WORK INSTRUCTIONS:
Below are the records; copy exactly the stretch from the line containing "camera: 170 degrees right, 15 degrees down" through the line containing "322] 60 degrees clockwise", both ends included, and nothing else.

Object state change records
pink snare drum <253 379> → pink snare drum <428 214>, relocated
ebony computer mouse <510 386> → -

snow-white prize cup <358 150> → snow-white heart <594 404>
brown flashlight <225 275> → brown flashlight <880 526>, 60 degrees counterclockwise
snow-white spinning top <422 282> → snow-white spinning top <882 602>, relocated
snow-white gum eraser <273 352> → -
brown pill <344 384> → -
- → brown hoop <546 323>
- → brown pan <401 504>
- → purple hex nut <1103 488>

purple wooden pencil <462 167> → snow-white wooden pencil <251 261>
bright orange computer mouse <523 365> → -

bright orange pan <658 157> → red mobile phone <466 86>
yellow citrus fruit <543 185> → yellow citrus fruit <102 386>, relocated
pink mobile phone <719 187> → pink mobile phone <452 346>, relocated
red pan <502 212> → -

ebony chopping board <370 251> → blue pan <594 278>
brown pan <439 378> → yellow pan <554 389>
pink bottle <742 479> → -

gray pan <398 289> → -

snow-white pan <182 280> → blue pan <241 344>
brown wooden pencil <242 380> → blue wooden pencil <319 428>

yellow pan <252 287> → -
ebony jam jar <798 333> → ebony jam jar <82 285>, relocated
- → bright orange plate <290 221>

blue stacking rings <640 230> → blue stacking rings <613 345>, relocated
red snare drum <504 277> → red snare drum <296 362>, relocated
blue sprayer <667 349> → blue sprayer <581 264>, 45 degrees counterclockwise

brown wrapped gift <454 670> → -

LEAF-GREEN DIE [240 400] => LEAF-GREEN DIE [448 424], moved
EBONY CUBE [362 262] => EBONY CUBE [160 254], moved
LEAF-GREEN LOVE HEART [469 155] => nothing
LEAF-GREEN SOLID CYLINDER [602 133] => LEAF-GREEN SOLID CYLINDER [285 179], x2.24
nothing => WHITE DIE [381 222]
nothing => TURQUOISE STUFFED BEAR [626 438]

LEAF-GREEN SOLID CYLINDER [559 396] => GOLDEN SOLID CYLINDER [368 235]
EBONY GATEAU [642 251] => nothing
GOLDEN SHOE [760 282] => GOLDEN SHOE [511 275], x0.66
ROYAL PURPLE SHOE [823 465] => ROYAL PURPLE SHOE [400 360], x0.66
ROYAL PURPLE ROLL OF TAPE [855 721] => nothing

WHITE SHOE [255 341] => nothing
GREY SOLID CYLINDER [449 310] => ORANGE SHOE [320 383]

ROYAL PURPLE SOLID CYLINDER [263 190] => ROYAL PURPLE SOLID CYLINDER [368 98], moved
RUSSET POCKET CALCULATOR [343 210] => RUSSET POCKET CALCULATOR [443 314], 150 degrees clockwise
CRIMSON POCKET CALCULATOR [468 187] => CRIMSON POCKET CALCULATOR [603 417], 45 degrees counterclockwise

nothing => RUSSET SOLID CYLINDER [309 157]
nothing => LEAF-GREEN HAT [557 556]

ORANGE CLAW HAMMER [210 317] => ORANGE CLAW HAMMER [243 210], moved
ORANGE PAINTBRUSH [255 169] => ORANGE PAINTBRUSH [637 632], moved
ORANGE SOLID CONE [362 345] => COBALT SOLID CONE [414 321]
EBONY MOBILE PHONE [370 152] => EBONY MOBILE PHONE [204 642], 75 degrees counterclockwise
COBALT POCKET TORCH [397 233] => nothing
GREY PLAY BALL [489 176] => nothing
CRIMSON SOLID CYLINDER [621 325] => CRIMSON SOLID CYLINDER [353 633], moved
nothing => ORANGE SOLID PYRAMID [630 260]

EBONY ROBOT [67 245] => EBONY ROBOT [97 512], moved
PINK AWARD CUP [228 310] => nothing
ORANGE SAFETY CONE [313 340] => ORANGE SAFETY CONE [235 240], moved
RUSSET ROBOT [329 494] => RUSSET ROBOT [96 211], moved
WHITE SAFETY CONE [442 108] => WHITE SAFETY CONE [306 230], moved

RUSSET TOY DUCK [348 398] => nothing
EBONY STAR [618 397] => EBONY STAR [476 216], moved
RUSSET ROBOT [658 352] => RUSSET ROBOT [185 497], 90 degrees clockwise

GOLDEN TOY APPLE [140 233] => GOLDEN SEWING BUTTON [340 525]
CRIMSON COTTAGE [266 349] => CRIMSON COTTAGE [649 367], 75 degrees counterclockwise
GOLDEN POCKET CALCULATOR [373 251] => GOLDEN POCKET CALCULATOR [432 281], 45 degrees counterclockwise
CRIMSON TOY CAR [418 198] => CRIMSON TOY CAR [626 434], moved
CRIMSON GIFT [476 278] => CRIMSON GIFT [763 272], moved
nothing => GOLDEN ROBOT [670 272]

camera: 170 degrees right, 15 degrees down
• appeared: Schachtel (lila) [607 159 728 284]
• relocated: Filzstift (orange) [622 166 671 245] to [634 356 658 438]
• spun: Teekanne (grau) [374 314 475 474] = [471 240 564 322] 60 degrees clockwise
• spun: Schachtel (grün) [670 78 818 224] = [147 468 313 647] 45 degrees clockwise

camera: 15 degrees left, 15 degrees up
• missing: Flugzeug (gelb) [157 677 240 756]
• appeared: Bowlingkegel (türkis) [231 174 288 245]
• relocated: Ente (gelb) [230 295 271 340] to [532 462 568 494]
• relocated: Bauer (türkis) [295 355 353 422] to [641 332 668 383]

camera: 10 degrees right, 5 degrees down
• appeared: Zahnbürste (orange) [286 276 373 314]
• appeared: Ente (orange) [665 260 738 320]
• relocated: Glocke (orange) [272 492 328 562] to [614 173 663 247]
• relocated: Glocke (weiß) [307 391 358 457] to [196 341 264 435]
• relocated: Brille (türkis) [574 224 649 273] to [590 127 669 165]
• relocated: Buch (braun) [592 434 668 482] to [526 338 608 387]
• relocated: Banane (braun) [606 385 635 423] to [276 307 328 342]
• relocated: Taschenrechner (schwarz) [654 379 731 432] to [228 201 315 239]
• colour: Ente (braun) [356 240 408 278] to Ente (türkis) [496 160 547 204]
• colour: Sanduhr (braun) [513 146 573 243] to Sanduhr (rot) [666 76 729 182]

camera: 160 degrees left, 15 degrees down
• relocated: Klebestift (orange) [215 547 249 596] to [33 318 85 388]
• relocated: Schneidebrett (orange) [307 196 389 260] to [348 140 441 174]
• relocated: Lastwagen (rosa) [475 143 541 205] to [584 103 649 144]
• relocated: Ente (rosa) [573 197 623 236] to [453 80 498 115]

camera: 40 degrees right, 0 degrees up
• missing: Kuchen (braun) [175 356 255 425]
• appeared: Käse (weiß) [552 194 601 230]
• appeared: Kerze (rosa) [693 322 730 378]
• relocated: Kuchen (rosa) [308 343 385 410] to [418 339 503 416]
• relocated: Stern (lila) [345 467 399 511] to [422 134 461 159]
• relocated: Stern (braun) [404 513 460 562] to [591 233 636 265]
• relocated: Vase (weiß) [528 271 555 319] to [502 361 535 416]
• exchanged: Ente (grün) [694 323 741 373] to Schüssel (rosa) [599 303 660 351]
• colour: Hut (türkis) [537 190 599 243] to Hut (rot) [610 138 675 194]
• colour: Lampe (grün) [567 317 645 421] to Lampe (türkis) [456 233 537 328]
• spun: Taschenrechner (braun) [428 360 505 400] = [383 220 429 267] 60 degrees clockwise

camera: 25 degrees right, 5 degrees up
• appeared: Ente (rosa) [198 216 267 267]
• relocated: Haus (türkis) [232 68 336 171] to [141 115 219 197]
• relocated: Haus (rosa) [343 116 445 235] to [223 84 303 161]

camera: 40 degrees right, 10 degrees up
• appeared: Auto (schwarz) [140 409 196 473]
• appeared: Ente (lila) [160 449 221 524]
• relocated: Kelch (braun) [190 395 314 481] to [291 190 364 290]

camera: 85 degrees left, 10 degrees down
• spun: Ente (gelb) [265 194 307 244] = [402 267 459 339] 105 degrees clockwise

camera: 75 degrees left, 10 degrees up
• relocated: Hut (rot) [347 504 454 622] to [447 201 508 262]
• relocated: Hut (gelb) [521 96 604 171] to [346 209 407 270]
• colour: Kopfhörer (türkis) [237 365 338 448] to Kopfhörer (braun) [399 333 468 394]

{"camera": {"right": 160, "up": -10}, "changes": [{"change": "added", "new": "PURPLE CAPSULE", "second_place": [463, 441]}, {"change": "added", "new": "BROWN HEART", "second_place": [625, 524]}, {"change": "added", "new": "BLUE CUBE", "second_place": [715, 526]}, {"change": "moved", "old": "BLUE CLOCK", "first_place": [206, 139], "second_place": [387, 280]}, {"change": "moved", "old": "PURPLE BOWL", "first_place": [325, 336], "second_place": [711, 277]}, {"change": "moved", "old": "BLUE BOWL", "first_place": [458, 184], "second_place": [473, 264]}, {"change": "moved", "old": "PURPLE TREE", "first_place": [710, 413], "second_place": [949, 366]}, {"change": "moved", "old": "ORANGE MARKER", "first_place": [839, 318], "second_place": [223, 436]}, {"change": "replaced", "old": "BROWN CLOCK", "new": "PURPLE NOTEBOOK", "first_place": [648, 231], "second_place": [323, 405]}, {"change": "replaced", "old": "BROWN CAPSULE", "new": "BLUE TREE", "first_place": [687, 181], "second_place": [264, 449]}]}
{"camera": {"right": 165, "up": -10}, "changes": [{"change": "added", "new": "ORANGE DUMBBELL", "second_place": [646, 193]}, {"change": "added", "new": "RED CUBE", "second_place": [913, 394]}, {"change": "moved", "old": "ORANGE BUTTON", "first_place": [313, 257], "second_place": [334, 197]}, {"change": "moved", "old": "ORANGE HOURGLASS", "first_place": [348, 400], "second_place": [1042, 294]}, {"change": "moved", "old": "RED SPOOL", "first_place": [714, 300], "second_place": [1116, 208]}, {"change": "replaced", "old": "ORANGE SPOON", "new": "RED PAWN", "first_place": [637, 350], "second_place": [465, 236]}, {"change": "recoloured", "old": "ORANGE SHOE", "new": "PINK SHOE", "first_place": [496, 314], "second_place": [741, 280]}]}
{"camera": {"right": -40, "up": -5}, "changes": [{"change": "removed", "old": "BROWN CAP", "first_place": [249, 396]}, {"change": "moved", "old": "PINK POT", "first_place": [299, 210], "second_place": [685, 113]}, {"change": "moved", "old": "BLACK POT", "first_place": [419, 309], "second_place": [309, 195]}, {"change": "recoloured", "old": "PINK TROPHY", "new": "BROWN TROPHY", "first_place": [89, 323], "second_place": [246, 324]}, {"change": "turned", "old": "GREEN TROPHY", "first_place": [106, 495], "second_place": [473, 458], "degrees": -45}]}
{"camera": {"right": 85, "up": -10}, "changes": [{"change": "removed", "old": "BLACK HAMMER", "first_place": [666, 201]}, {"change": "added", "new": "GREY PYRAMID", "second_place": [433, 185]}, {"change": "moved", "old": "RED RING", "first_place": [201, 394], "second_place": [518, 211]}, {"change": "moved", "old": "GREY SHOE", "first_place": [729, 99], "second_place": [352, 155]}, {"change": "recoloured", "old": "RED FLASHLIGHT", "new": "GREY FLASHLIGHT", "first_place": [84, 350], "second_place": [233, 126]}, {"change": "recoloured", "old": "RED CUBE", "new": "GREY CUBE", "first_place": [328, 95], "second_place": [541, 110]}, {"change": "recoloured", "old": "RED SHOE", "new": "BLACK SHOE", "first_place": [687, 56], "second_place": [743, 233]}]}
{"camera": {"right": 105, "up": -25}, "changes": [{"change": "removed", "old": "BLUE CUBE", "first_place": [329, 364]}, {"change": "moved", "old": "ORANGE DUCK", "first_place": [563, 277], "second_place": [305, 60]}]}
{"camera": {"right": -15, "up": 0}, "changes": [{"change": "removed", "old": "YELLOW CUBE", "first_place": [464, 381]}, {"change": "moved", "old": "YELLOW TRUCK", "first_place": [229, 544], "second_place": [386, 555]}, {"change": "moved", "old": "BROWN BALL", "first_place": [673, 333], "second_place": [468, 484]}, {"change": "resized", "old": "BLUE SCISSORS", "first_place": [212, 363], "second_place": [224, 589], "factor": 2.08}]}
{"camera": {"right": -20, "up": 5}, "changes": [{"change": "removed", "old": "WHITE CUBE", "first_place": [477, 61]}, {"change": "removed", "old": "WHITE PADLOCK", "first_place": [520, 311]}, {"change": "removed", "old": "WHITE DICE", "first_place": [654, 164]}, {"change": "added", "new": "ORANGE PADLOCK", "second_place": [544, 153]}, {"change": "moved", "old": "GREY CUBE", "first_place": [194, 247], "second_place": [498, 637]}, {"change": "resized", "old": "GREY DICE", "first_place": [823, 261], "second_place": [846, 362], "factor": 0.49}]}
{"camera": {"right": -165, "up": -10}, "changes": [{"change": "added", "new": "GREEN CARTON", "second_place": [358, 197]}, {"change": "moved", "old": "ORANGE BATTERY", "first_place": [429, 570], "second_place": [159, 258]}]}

EXERCISE ANSWER:
camera: 170 degrees right, 15 degrees down
• appeared: Schachtel (lila) [607 159 728 284]
• relocated: Filzstift (orange) [622 166 671 245] to [634 356 658 438]
• spun: Teekanne (grau) [374 314 475 474] = [471 240 564 322] 60 degrees clockwise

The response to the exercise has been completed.